▶ [The task]
The records that follow need to be printed exactly. Leave out each image.

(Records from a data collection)
----------------------------------------

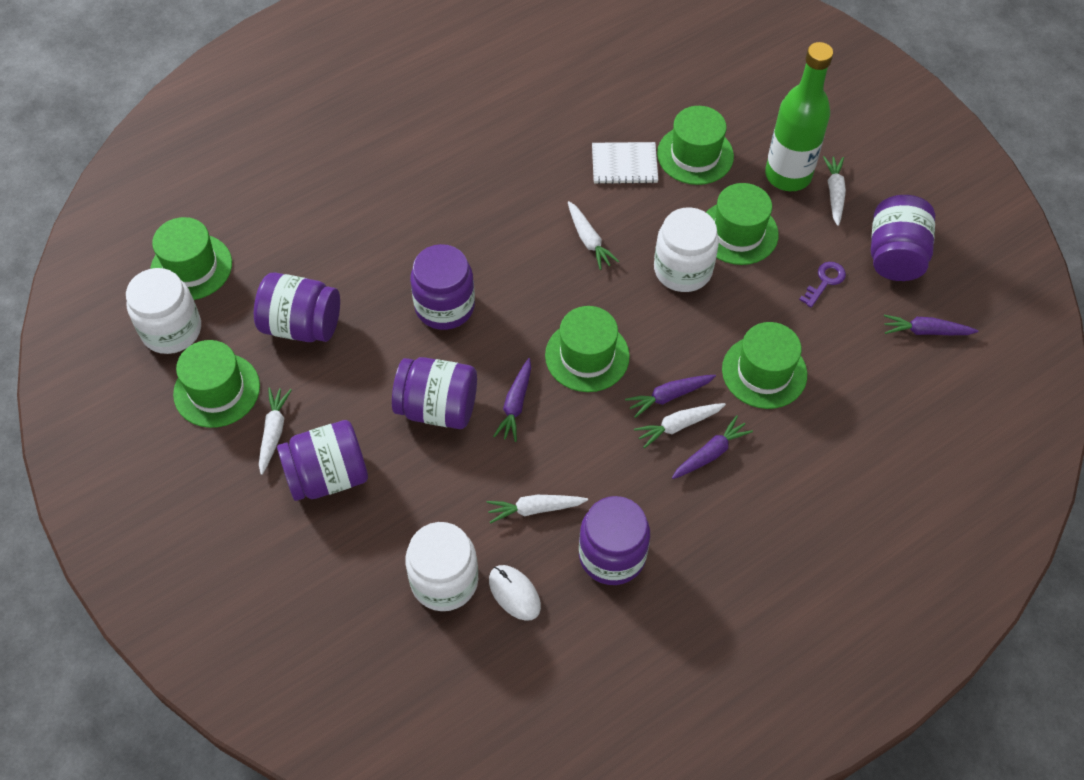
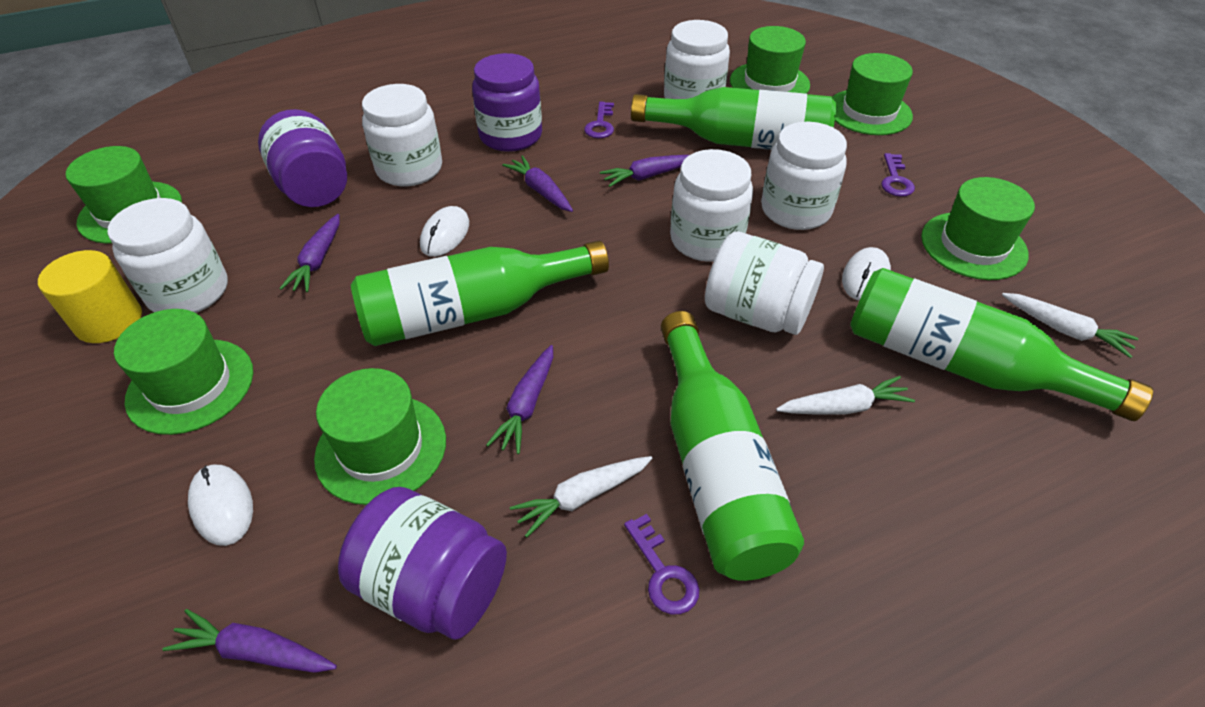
green bottle: 1 -> 4
purple carrot: 4 -> 5
purple jar: 6 -> 3
purple key: 1 -> 3
white carrot: 5 -> 3
white jar: 3 -> 6
white mouse: 1 -> 3
white notebook: 1 -> 0
yellow cylinder: 0 -> 1

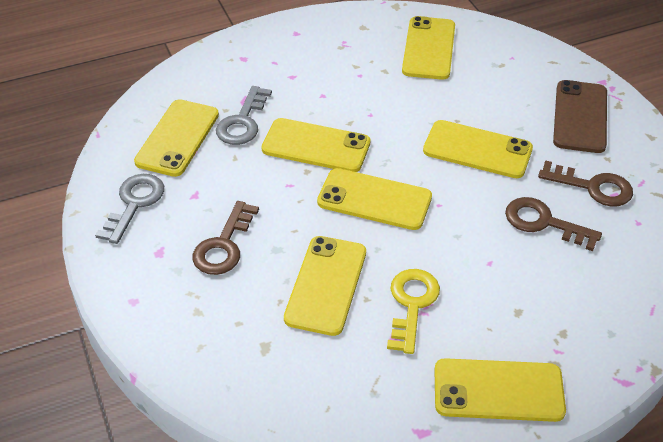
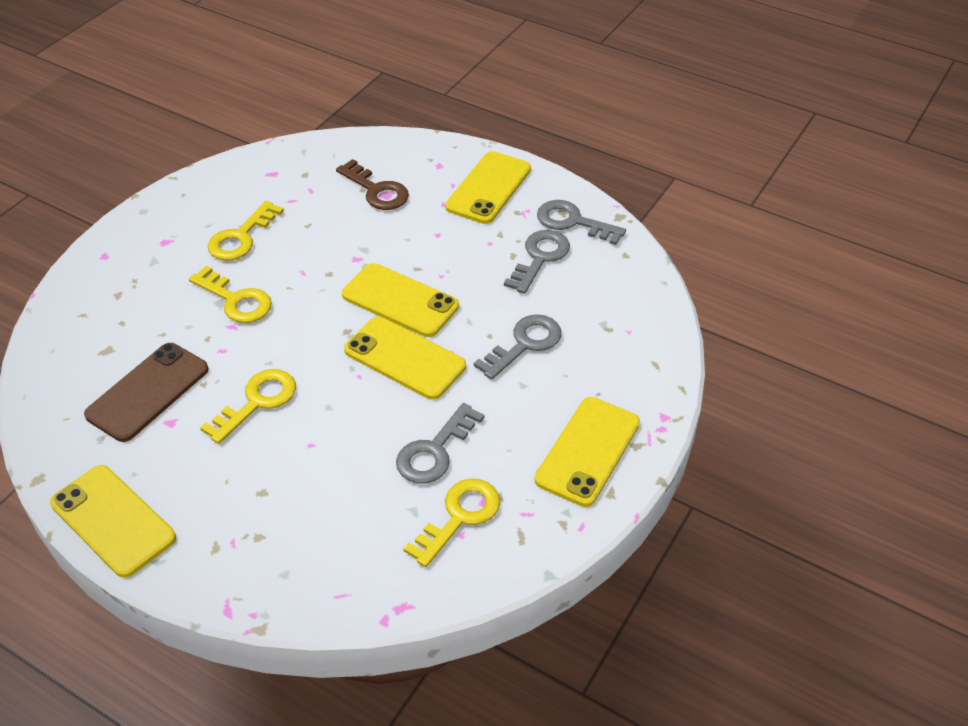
brown key: 3 -> 1
grey key: 2 -> 4
yellow key: 1 -> 4
yellow phone: 7 -> 5

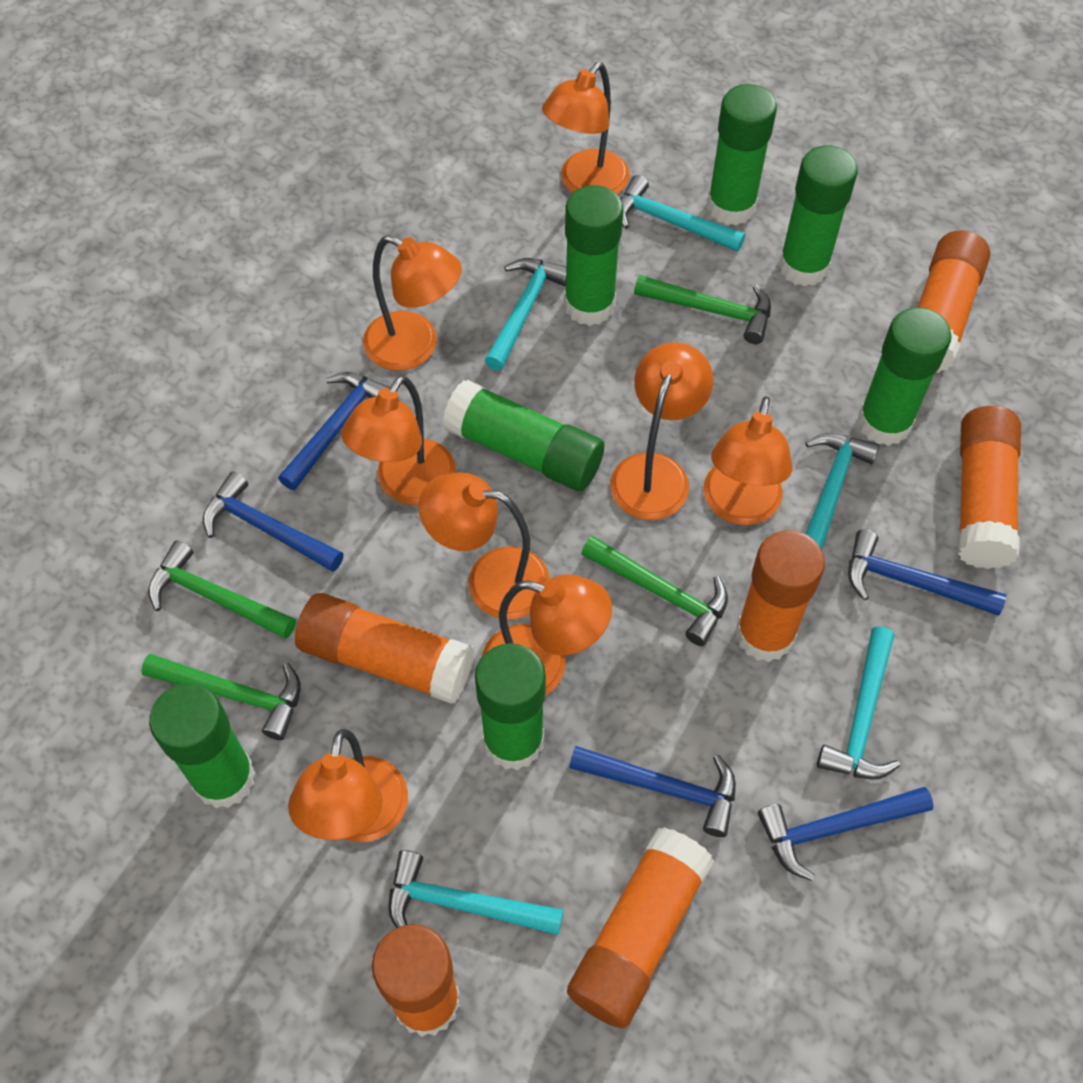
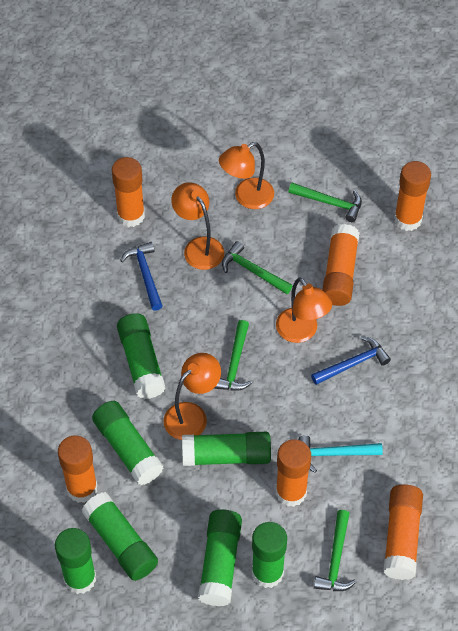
blue hammer: 5 -> 2
orange lamp: 8 -> 4
turquoise hammer: 5 -> 1

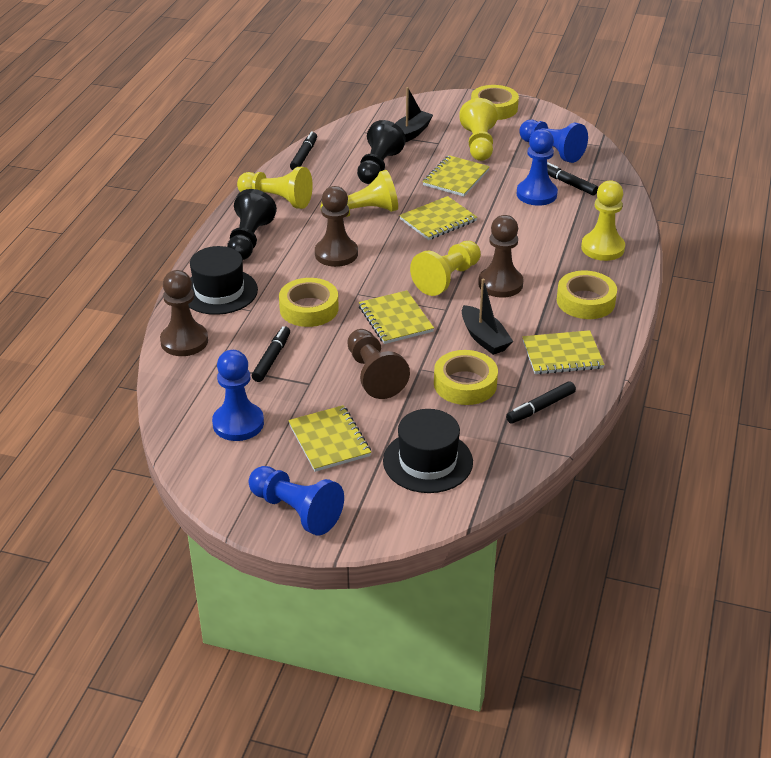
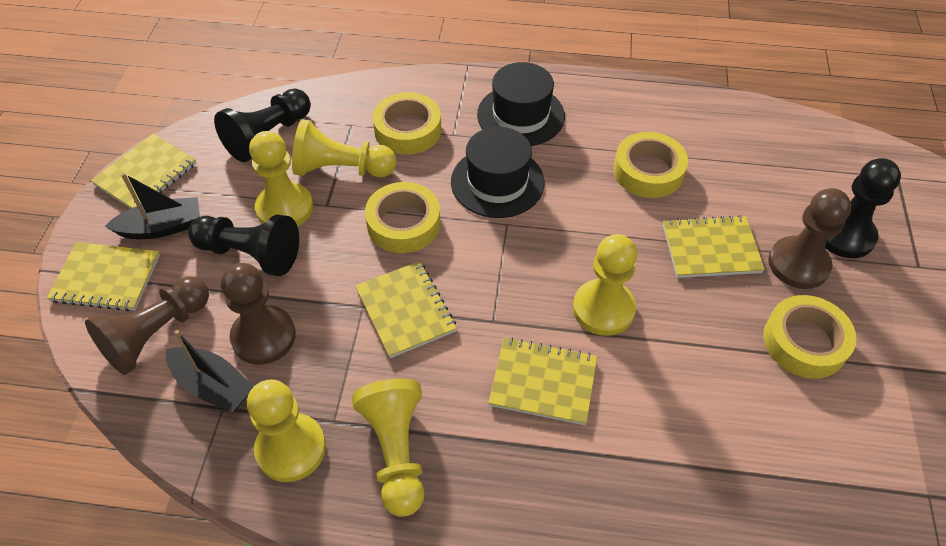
black marker: 4 -> 0
black pawn: 2 -> 3
blue pawn: 4 -> 0
brown pawn: 4 -> 3

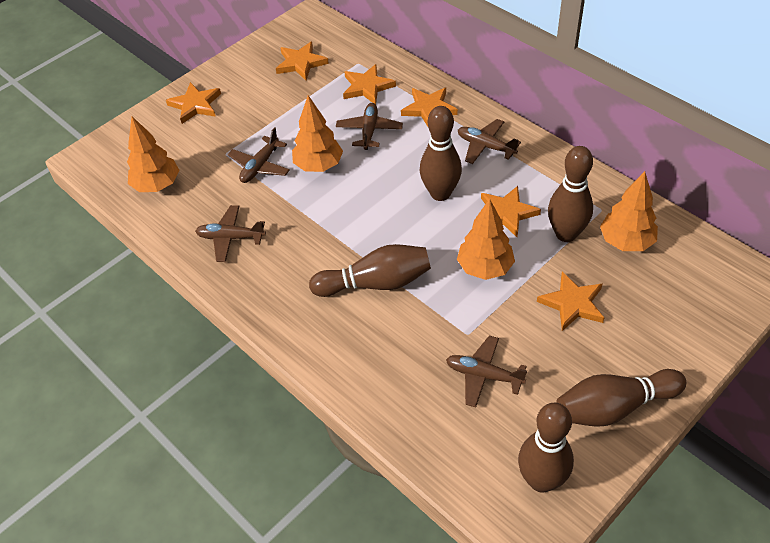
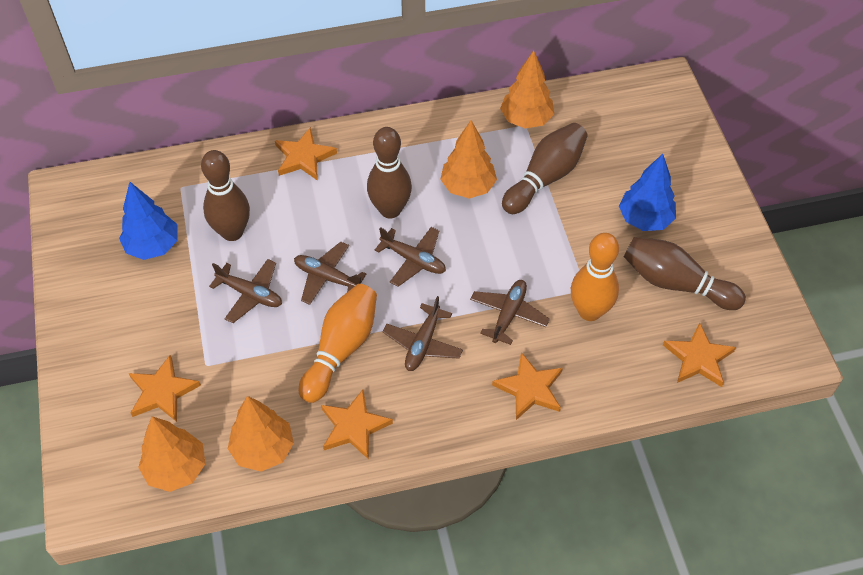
blue tree: 0 -> 2
brown bowling pin: 5 -> 4
orange bowling pin: 0 -> 2
orange star: 6 -> 5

----------------------------------------

▶ [Completed task]
green bottle: 1 -> 4
purple carrot: 4 -> 5
purple jar: 6 -> 3
purple key: 1 -> 3
white carrot: 5 -> 3
white jar: 3 -> 6
white mouse: 1 -> 3
white notebook: 1 -> 0
yellow cylinder: 0 -> 1

brown key: 3 -> 1
grey key: 2 -> 4
yellow key: 1 -> 4
yellow phone: 7 -> 5

blue hammer: 5 -> 2
orange lamp: 8 -> 4
turquoise hammer: 5 -> 1

black marker: 4 -> 0
black pawn: 2 -> 3
blue pawn: 4 -> 0
brown pawn: 4 -> 3

blue tree: 0 -> 2
brown bowling pin: 5 -> 4
orange bowling pin: 0 -> 2
orange star: 6 -> 5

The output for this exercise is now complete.